● **Aim of the exercise**
Leave the pictures out while you restate every entry below word for word.

● **Task input**
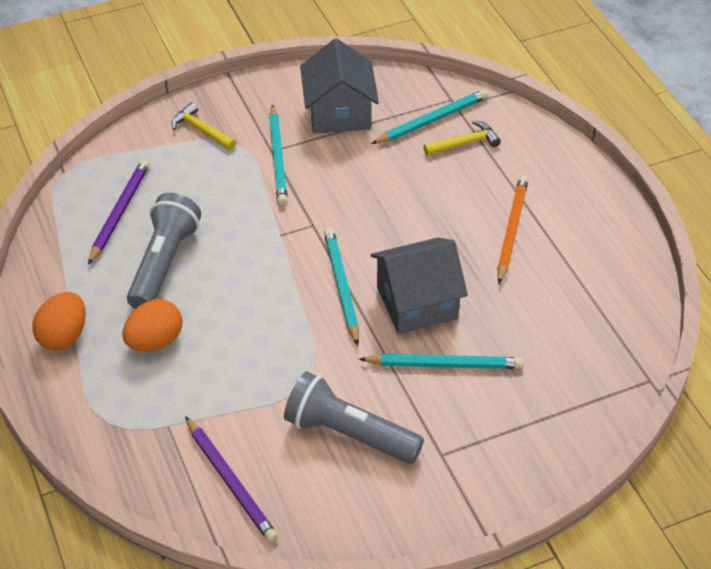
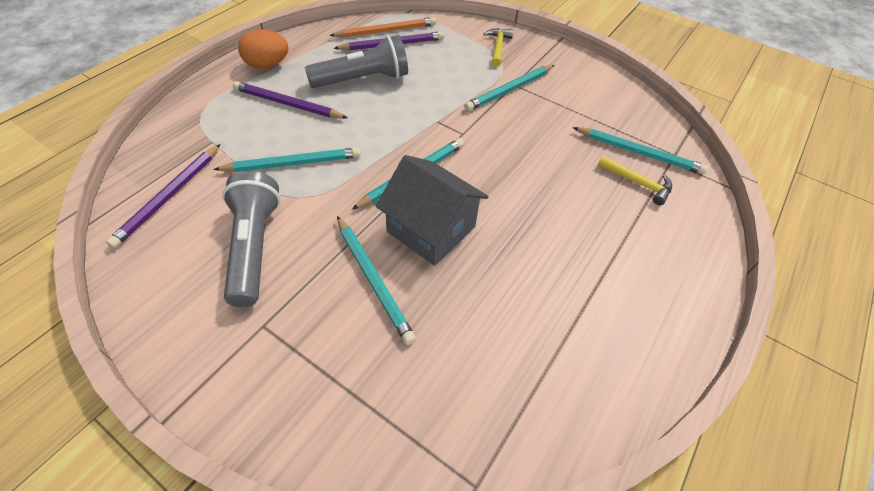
camera: 55 degrees right, 5 degrees up
(155, 341) = (288, 104): orange egg -> purple pencil
(256, 370) = (292, 163): none -> turquoise pencil
(339, 113) = (586, 100): grey house -> none
(512, 230) = (572, 259): orange pencil -> orange pencil (386, 31)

● **Response**
camera: 55 degrees right, 5 degrees up
(155, 341) = (288, 104): orange egg -> purple pencil
(256, 370) = (292, 163): none -> turquoise pencil
(339, 113) = (586, 100): grey house -> none
(512, 230) = (572, 259): orange pencil -> orange pencil (386, 31)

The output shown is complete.